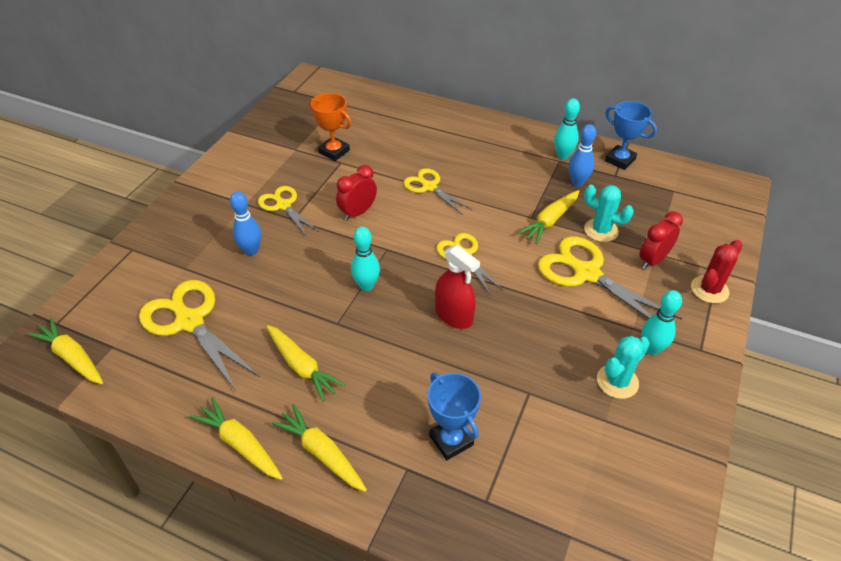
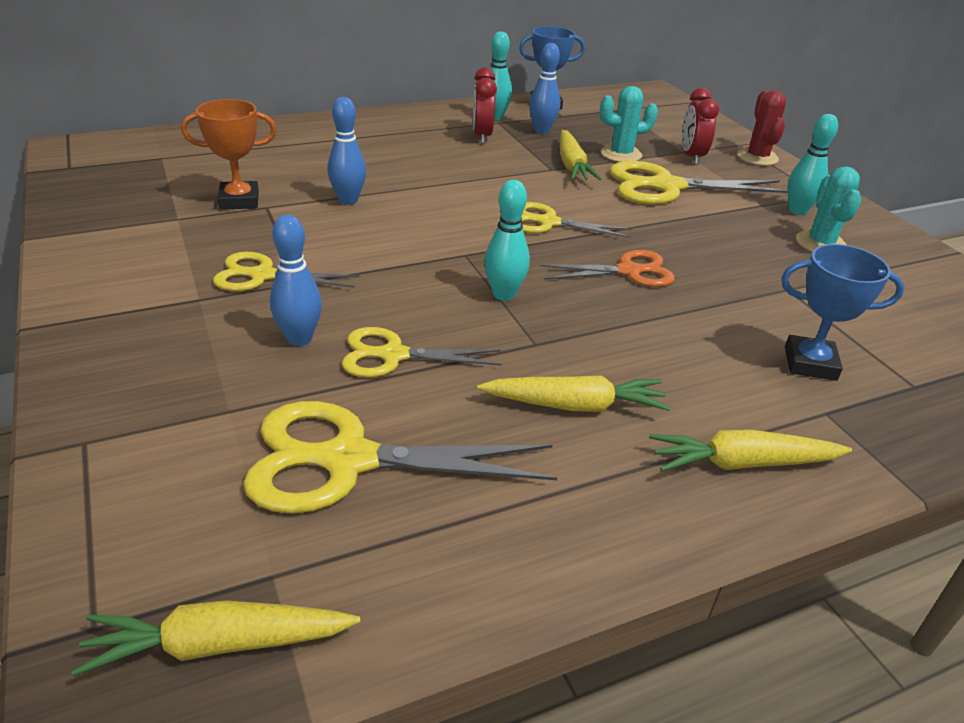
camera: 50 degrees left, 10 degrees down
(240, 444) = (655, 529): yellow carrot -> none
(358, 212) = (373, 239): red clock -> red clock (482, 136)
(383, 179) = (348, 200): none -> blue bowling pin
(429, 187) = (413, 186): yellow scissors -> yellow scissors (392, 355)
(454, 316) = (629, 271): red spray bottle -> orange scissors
-*-*-
● **WORK INSTRUCTION**:
Start at the line holding "(383, 179) = (348, 200): none" and retype each line through the end of the material above, both included.

● **SOLUTION FOR THIS TASK**:
(383, 179) = (348, 200): none -> blue bowling pin
(429, 187) = (413, 186): yellow scissors -> yellow scissors (392, 355)
(454, 316) = (629, 271): red spray bottle -> orange scissors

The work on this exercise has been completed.